--- WORK INSTRUCTION ---
Return the data below exactly, but only from the line containing "pink soap dispenser: 7 -> 8" through the line containing "purple watering can: 7 -> 4", with both of those lines included.

== DATA FOR THIS EXERCISE

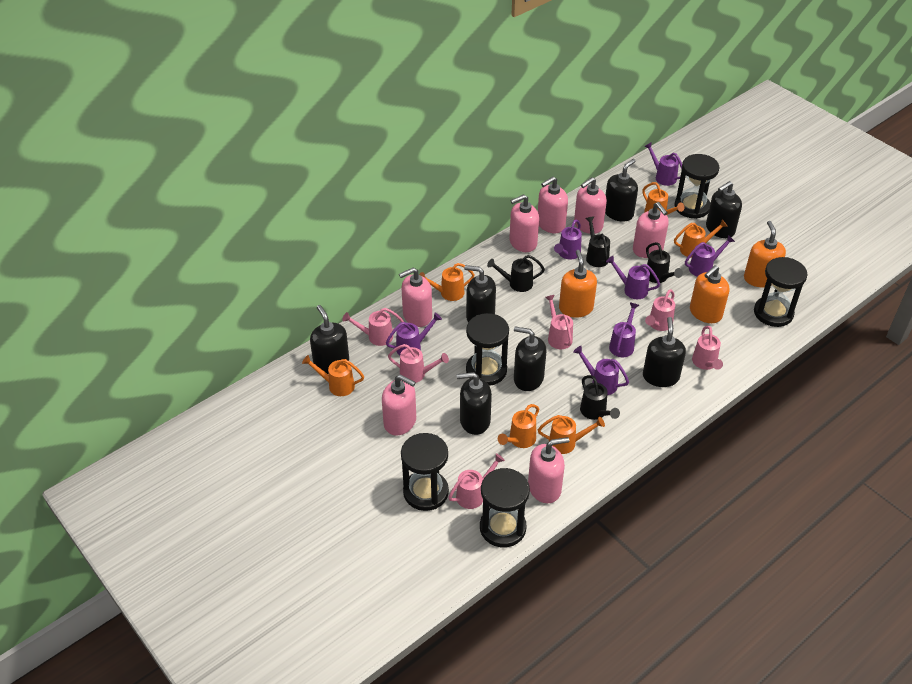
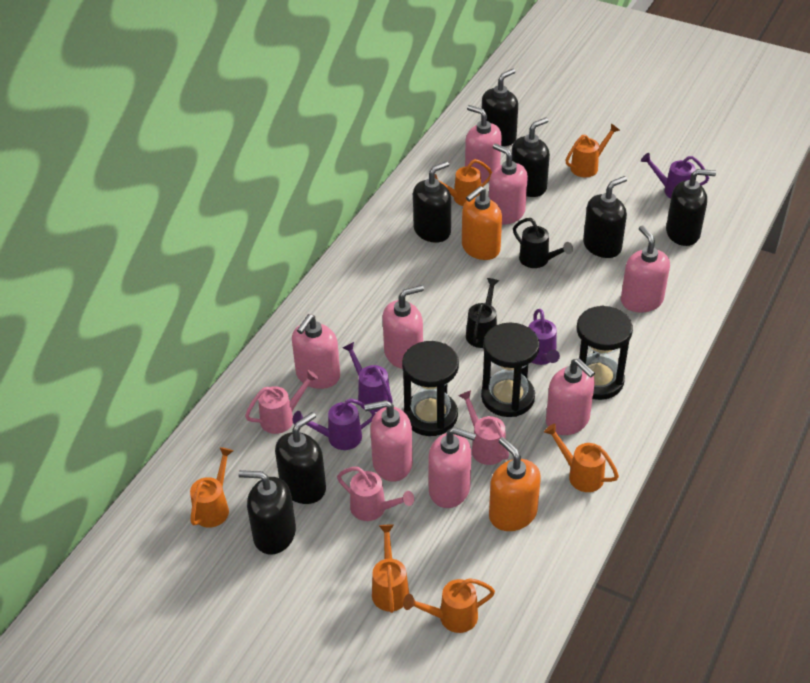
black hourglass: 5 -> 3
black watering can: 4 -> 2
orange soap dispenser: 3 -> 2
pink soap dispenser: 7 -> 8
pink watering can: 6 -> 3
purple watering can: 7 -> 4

====
== DATA FOR THIS EXERCISE

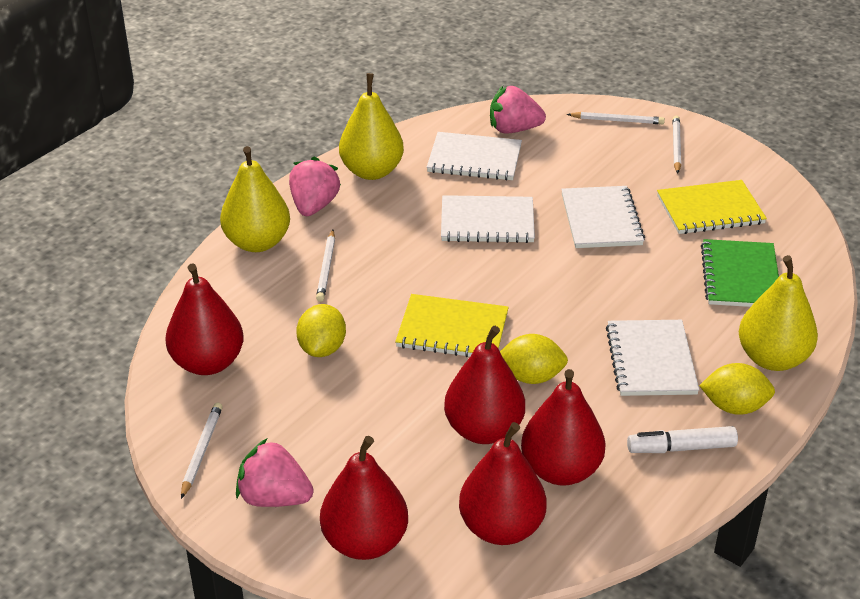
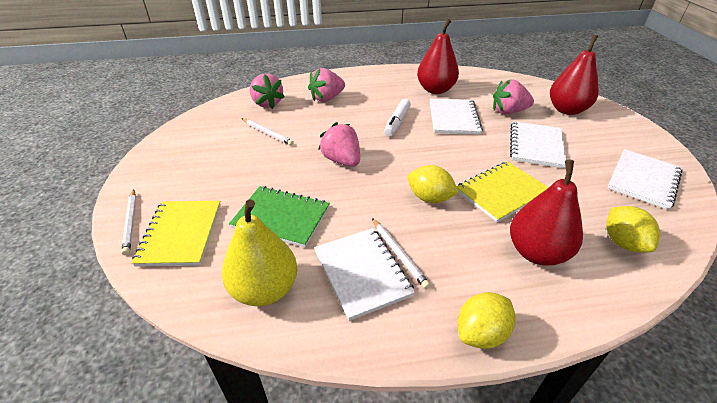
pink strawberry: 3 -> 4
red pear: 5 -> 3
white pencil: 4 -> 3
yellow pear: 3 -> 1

====

--- EXERCISE SOLUTION ---
pink soap dispenser: 7 -> 8
pink watering can: 6 -> 3
purple watering can: 7 -> 4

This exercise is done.